**Exercise:** If a line in the listing contains "blue", copy it out whole.

**Supplied records:**
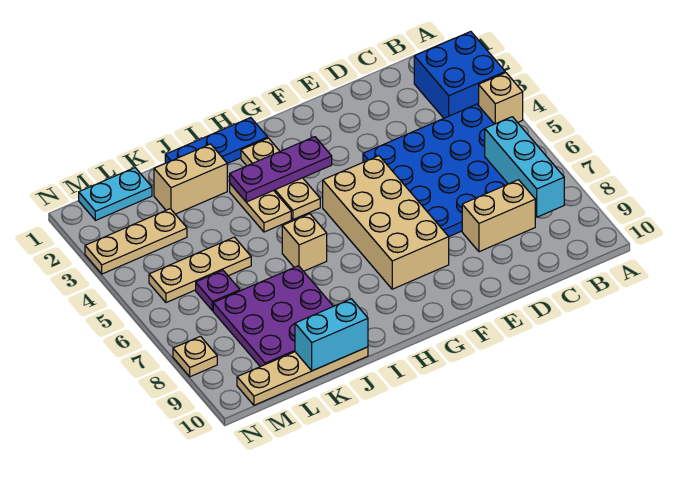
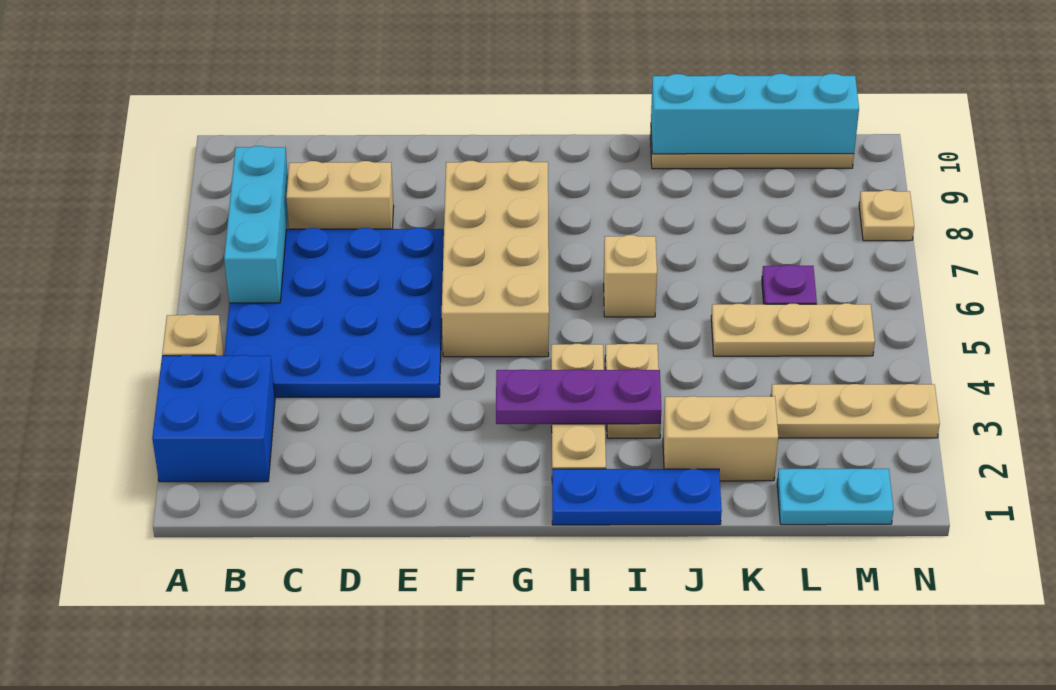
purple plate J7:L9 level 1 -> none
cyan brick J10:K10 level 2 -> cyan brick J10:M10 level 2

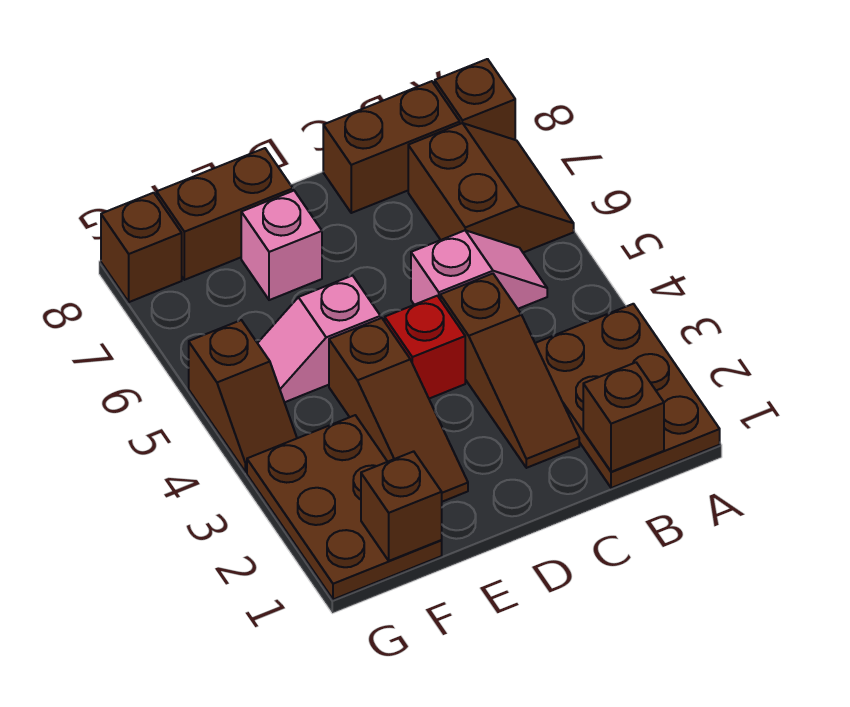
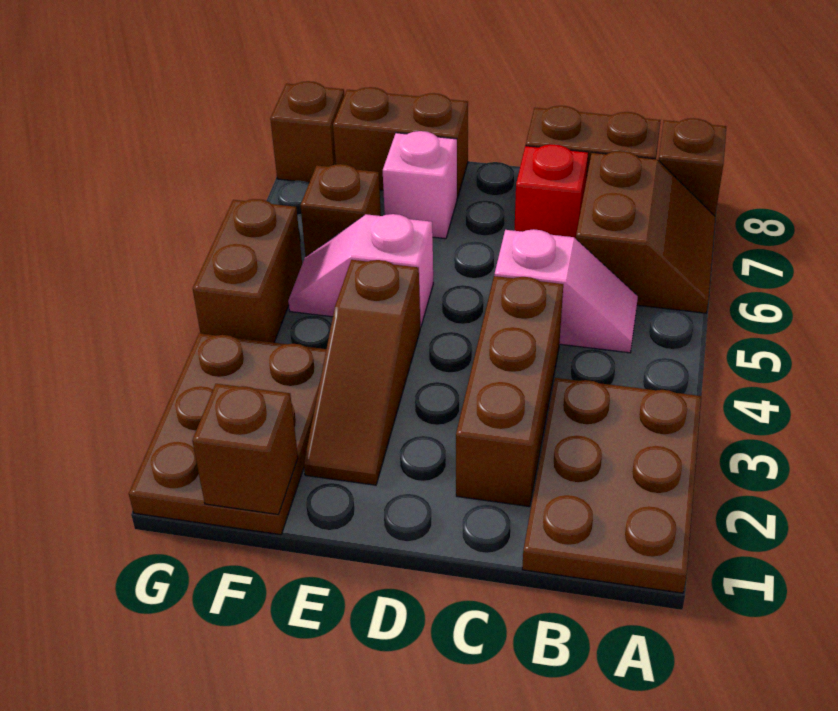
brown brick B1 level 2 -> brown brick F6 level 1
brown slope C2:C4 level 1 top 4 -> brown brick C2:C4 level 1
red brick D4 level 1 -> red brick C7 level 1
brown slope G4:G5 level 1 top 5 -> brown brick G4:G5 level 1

---

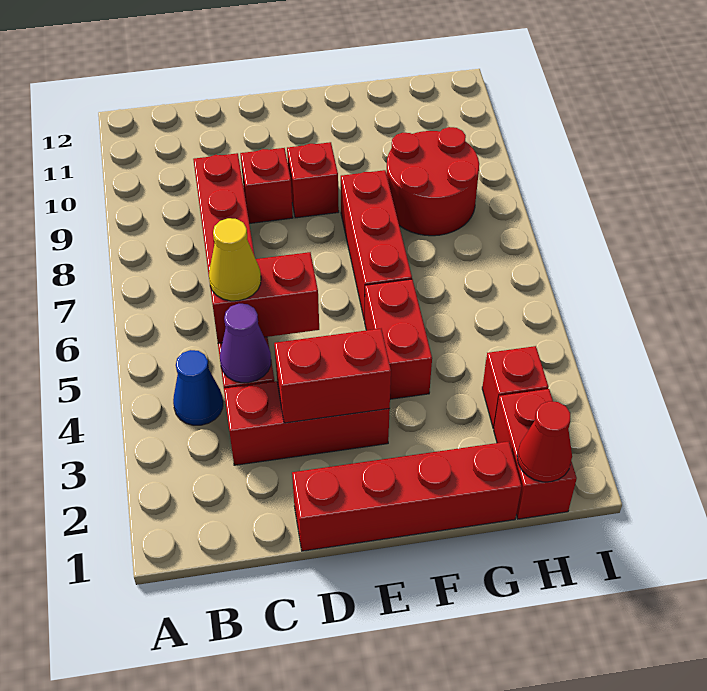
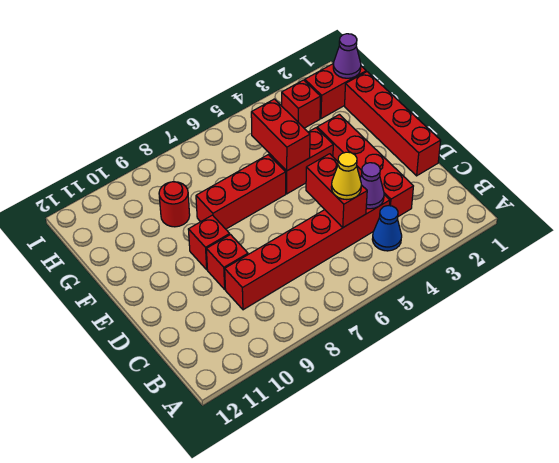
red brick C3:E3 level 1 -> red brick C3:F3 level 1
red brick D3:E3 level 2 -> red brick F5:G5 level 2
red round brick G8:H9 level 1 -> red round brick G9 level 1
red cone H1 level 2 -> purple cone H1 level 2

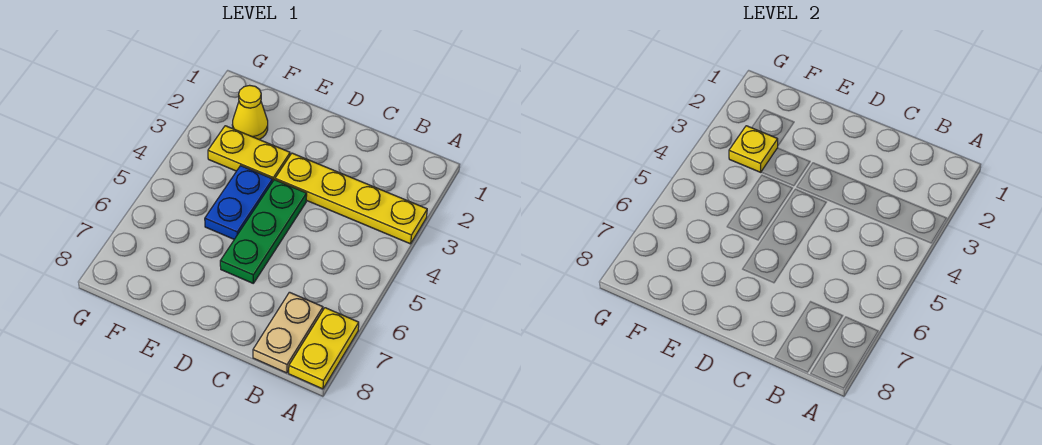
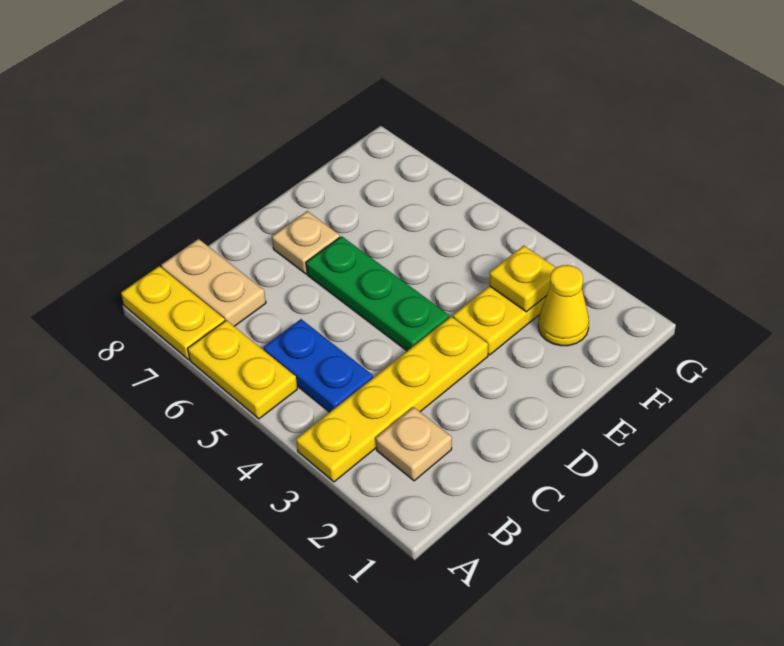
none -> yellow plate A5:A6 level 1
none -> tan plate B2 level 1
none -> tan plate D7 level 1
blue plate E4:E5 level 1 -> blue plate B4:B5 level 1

==

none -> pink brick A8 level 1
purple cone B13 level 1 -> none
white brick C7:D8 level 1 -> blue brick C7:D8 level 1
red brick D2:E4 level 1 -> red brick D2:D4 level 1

**Task response:**
blue plate E4:E5 level 1 -> blue plate B4:B5 level 1
white brick C7:D8 level 1 -> blue brick C7:D8 level 1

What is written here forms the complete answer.